BEGIN PROVIDED ENTRIES
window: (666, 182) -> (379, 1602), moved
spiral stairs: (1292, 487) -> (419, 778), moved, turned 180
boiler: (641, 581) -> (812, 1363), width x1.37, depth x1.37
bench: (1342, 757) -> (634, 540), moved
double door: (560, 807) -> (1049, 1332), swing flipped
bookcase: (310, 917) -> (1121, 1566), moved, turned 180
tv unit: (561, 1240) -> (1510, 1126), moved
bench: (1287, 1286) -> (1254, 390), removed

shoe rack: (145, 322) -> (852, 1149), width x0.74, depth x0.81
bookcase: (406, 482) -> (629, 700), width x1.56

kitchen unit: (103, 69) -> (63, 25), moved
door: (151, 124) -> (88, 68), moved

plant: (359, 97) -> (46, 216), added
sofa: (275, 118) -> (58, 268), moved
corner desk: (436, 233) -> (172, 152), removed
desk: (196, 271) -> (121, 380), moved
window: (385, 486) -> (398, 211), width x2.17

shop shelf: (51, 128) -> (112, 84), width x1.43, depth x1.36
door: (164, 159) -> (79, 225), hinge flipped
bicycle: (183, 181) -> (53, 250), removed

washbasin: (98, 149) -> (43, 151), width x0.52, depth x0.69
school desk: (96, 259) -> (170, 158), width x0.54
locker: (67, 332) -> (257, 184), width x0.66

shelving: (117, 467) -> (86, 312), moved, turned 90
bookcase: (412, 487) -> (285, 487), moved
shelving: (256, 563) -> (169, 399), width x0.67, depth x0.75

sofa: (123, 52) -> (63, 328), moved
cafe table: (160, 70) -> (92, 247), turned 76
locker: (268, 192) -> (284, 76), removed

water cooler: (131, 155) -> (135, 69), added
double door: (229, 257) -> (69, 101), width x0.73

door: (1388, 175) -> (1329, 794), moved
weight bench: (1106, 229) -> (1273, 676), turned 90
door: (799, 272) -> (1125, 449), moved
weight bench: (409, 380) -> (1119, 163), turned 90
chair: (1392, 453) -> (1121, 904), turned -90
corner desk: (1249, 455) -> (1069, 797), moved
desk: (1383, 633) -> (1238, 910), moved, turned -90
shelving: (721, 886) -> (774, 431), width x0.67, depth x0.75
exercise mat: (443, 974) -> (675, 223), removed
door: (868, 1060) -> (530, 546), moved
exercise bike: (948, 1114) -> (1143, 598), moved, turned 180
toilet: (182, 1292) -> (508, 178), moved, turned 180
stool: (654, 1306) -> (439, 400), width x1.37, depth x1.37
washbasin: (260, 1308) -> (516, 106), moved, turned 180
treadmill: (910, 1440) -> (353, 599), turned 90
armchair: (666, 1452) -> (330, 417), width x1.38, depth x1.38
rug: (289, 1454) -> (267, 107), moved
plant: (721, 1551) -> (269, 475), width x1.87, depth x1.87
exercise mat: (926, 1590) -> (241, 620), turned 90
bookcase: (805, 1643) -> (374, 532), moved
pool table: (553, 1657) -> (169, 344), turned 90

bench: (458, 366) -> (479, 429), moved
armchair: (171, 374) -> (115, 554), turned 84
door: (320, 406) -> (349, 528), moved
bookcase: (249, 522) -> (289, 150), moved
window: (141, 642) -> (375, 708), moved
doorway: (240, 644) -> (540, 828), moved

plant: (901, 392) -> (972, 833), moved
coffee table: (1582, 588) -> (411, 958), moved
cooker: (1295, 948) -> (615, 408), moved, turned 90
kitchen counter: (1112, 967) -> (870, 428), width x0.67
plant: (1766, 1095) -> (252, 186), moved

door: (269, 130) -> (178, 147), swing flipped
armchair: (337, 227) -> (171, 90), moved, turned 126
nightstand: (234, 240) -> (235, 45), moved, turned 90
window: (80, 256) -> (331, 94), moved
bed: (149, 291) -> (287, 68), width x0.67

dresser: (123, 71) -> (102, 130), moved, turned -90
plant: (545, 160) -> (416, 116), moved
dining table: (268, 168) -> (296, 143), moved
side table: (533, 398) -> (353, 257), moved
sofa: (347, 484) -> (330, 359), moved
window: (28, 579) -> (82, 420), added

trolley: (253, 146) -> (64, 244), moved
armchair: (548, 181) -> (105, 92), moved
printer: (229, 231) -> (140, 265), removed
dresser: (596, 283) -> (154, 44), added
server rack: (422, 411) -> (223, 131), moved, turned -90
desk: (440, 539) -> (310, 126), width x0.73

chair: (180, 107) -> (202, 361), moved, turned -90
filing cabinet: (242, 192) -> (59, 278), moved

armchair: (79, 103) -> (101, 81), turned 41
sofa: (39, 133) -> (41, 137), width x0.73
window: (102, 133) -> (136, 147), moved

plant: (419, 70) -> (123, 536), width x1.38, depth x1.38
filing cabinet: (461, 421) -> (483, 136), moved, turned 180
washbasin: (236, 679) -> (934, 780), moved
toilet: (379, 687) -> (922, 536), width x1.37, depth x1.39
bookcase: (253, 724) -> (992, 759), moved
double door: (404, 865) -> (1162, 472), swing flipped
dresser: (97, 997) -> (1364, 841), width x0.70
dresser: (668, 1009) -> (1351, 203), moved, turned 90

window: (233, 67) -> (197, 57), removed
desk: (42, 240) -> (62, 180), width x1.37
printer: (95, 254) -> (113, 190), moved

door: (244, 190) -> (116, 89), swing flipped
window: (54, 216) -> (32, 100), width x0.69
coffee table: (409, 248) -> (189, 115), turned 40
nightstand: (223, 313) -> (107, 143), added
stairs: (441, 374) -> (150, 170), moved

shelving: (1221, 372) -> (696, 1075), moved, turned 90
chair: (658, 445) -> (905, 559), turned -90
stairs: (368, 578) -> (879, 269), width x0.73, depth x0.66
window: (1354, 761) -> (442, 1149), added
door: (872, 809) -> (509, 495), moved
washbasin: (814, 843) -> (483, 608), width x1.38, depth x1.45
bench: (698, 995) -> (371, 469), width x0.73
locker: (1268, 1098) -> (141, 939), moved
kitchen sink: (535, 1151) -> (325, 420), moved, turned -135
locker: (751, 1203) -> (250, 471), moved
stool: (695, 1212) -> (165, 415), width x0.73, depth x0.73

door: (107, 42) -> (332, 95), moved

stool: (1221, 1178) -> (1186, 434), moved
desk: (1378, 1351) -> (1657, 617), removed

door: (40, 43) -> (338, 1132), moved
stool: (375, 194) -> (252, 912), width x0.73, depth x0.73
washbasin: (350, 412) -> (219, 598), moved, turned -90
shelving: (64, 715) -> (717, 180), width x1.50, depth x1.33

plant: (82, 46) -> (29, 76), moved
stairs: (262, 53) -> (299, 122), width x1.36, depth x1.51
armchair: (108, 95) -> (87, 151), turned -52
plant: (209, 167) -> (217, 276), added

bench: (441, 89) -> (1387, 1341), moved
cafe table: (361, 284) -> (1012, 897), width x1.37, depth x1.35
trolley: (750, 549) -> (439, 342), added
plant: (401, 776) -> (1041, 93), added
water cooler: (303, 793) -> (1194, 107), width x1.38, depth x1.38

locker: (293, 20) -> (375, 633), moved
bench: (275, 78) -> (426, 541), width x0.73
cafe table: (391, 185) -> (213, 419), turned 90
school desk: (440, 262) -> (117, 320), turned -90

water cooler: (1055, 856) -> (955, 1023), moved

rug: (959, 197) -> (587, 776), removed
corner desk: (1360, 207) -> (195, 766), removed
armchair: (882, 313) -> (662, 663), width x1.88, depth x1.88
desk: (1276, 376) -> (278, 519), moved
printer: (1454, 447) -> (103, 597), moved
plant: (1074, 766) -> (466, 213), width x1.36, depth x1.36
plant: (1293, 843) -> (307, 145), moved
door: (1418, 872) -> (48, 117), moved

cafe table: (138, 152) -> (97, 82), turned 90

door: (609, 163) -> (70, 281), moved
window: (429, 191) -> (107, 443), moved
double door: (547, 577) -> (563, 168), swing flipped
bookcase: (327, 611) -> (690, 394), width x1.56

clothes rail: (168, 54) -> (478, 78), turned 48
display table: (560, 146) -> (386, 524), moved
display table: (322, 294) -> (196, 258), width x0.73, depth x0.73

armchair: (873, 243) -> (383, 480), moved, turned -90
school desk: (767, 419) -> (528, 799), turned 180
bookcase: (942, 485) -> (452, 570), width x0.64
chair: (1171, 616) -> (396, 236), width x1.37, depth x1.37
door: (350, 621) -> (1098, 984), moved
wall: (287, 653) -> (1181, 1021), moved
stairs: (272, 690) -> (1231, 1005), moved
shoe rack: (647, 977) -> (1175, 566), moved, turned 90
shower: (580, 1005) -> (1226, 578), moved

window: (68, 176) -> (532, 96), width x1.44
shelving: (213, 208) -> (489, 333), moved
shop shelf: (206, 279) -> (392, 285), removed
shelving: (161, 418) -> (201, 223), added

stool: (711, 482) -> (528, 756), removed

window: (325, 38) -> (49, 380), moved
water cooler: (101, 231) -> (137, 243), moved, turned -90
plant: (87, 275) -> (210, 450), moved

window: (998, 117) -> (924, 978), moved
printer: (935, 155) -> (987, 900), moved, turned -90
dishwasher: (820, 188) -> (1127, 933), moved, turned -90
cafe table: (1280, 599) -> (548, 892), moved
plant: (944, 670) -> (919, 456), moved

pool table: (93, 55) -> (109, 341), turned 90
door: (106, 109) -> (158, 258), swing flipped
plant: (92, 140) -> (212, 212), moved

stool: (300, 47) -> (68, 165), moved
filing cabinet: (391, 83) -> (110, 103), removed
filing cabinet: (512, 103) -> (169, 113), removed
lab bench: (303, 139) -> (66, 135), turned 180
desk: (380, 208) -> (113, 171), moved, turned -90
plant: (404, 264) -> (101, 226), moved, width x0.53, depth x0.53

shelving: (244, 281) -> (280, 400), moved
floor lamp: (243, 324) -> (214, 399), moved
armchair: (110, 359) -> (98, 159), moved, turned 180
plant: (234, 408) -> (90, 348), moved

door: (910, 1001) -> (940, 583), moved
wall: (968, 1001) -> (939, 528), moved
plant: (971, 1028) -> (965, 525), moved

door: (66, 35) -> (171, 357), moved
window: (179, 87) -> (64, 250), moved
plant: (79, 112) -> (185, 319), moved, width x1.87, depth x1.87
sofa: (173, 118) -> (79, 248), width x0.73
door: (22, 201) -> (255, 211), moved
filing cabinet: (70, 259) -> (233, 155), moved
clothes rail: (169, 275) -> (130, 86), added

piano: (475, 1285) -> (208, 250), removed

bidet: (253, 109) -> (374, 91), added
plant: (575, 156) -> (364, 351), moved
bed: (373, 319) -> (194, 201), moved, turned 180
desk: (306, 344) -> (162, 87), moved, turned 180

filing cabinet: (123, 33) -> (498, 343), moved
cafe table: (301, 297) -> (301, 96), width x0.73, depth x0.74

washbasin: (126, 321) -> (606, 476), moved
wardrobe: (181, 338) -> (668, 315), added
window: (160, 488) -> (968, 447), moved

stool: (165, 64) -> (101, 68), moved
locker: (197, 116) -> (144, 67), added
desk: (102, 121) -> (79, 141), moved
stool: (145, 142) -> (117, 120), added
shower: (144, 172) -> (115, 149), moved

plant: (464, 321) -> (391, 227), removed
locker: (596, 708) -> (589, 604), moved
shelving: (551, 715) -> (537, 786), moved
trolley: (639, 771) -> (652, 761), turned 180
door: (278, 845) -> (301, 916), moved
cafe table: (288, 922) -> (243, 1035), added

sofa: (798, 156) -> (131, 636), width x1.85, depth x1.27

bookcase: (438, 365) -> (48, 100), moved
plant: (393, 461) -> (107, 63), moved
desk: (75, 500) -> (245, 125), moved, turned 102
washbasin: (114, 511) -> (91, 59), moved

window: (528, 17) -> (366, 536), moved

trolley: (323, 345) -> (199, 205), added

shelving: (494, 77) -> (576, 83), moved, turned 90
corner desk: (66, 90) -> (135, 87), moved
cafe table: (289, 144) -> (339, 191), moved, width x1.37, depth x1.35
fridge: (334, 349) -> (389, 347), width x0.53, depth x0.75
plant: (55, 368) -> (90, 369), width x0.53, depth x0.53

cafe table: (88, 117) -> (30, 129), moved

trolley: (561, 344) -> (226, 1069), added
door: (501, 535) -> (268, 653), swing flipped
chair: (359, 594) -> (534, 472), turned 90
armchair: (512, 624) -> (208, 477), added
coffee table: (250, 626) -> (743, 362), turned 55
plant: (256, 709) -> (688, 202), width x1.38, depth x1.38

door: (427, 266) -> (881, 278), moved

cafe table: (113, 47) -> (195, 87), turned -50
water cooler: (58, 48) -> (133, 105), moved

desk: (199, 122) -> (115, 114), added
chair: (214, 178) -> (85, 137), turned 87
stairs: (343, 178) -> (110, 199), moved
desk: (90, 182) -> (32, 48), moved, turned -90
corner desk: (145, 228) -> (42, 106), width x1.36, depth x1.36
END PROVIDED ENTRIES
◆ **DIRECTIONS**
Transcribe verbatim. Cover the lines from the first line of the entries above to the line containing "double door: (560, 807)", inclusive.

◆ **PROBLEM SOLUTION**
window: (666, 182) -> (379, 1602), moved
spiral stairs: (1292, 487) -> (419, 778), moved, turned 180
boiler: (641, 581) -> (812, 1363), width x1.37, depth x1.37
bench: (1342, 757) -> (634, 540), moved
double door: (560, 807) -> (1049, 1332), swing flipped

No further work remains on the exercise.